[Opening MATERIAL PROVIDED section]

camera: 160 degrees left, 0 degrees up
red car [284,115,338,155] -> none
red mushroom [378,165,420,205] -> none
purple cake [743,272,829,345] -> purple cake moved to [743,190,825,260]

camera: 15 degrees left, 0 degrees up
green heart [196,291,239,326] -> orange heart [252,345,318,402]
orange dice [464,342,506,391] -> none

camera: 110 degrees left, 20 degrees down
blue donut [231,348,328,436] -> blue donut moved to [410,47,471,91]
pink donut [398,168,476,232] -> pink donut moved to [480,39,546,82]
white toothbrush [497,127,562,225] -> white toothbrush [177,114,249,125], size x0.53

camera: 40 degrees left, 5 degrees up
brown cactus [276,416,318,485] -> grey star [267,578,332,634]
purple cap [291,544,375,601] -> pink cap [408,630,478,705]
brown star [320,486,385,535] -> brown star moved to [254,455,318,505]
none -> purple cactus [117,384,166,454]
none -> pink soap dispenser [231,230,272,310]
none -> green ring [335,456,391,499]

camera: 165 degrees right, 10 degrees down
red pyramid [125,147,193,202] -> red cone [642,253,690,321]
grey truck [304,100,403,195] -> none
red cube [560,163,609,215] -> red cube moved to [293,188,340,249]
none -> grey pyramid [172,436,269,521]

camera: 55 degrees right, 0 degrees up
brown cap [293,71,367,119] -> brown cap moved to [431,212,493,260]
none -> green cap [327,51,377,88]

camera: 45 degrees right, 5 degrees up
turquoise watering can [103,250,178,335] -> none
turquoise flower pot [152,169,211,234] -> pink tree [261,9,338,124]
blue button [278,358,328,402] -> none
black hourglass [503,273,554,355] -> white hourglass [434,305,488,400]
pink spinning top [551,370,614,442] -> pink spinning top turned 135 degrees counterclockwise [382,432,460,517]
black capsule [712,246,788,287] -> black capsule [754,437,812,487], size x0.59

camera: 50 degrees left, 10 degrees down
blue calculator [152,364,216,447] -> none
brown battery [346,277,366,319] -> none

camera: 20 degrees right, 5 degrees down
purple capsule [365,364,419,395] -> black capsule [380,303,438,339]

[Closing MATERIAL PROVIDED section]

PROBLEM REQUIREMENTS
Across the entries, tally every line that contains the word "capsule" and report the sum by itself.

OUTPUT OF THE TASK
2